--- Work to be completed ---
Reproduce, word for word, every line starting at the line that contains "red cactus: 3 -> 0" and ending with the final line of the entries.

--- Material to process ---
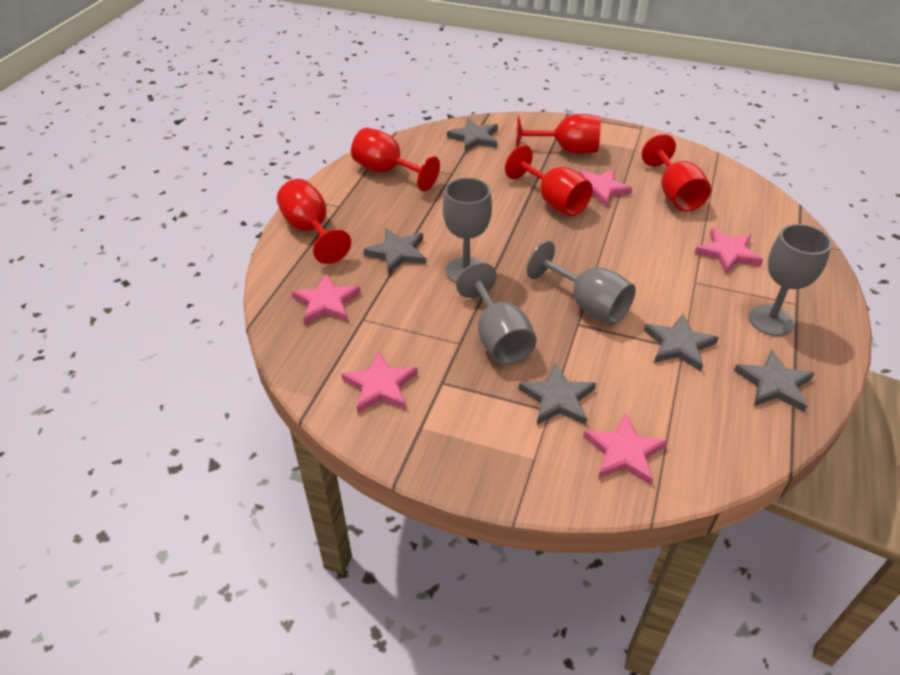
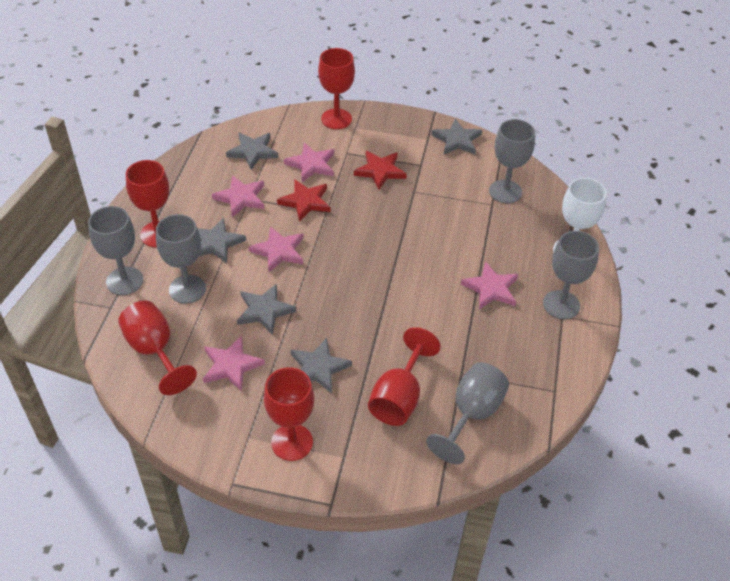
grey goblet: 4 -> 5
red star: 0 -> 2
white goblet: 0 -> 1

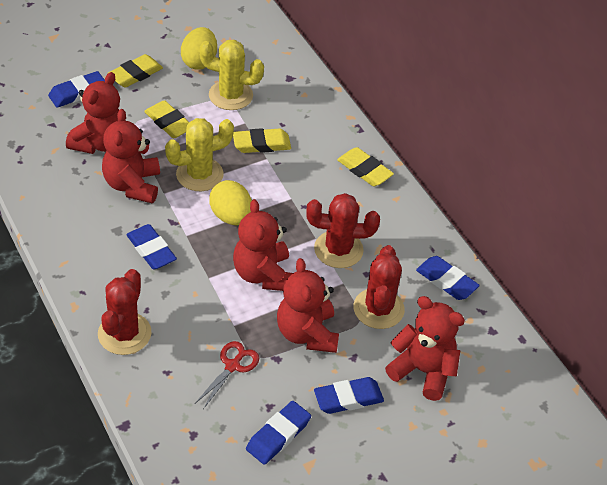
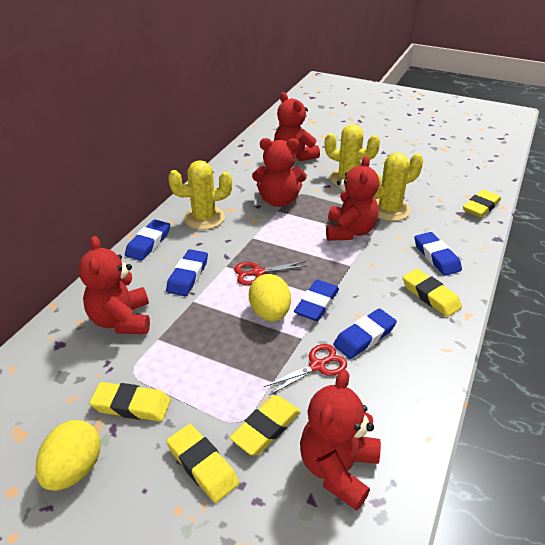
red cactus: 3 -> 0
red scissors: 1 -> 2
yellow cactus: 2 -> 3
yellow eraser: 4 -> 5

--- Solution to the exercise ---
red cactus: 3 -> 0
red scissors: 1 -> 2
yellow cactus: 2 -> 3
yellow eraser: 4 -> 5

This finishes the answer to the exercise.